The problem: In your output, repeat each entry exactly and include no pictures.

[Data records]
╔══
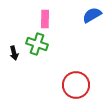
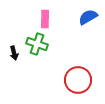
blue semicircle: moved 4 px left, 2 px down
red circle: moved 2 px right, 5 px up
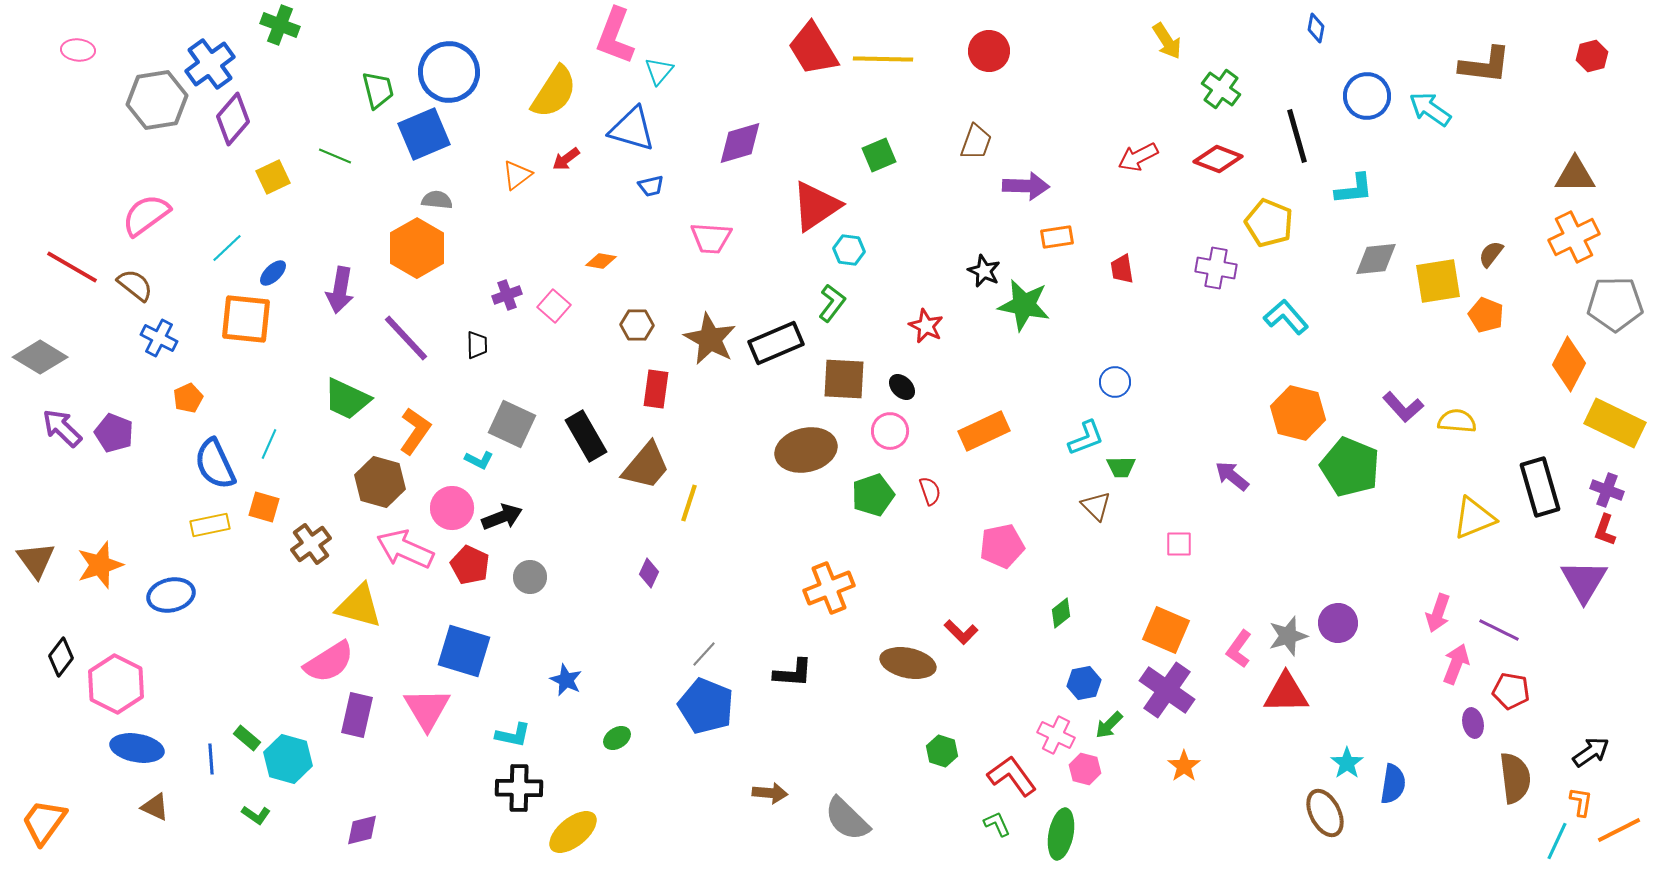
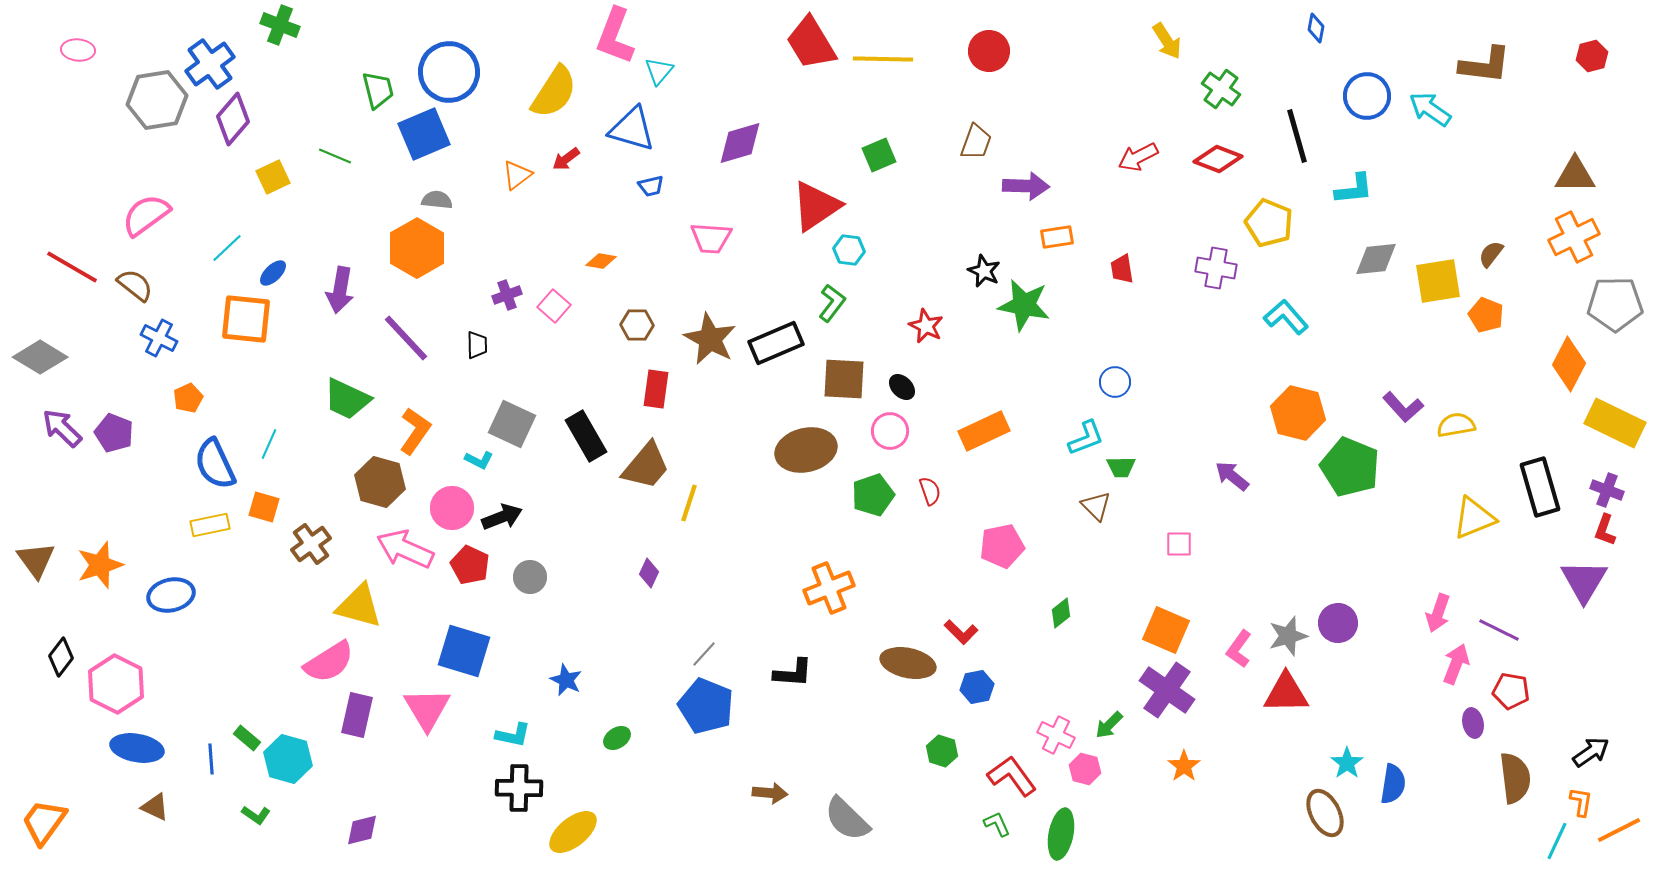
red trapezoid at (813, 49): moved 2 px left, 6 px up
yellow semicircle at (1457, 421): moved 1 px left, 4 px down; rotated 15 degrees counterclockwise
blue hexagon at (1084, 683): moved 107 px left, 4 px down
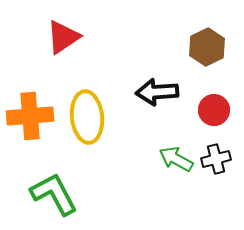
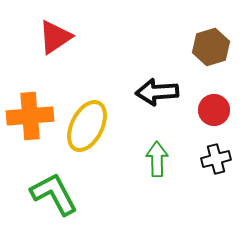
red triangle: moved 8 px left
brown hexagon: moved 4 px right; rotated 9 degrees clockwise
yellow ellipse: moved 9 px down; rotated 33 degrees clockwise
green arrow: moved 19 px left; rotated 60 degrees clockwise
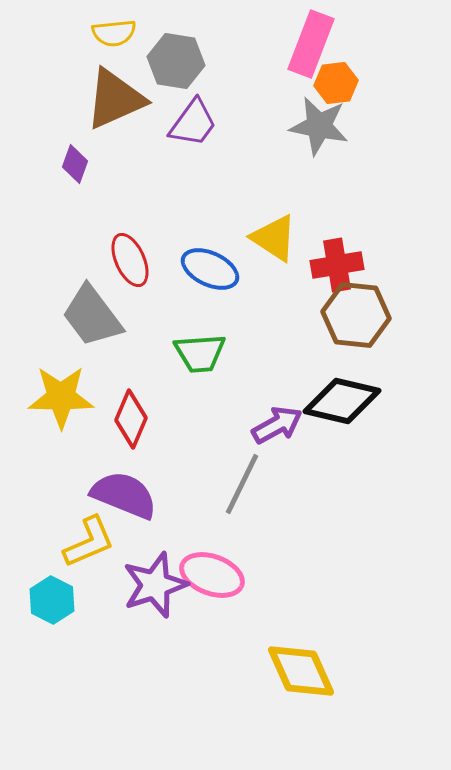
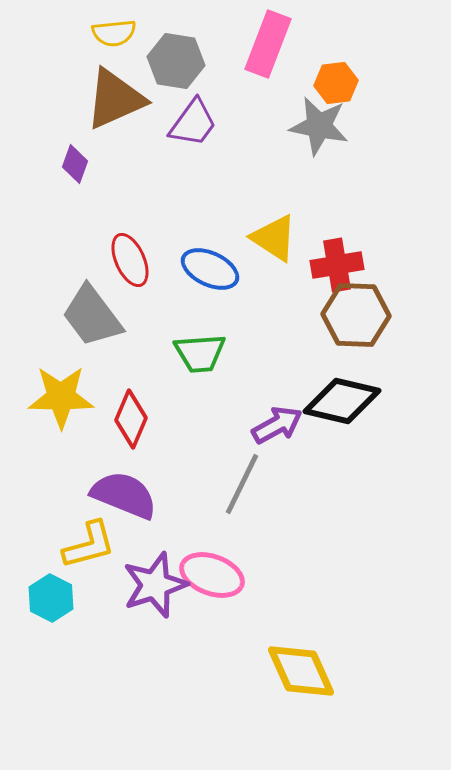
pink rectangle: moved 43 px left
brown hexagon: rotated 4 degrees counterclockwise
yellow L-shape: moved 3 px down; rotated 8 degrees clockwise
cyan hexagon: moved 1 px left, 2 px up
╚══
Task solution:
blue semicircle: moved 4 px left, 2 px down
red circle: moved 2 px right, 5 px up
red trapezoid at (813, 49): moved 2 px left, 6 px up
yellow semicircle at (1457, 421): moved 1 px left, 4 px down; rotated 15 degrees counterclockwise
blue hexagon at (1084, 683): moved 107 px left, 4 px down
red triangle: moved 8 px left
brown hexagon: moved 4 px right; rotated 9 degrees clockwise
yellow ellipse: moved 9 px down; rotated 33 degrees clockwise
green arrow: moved 19 px left; rotated 60 degrees clockwise
pink rectangle: moved 43 px left
brown hexagon: rotated 4 degrees counterclockwise
yellow L-shape: moved 3 px down; rotated 8 degrees clockwise
cyan hexagon: moved 1 px left, 2 px up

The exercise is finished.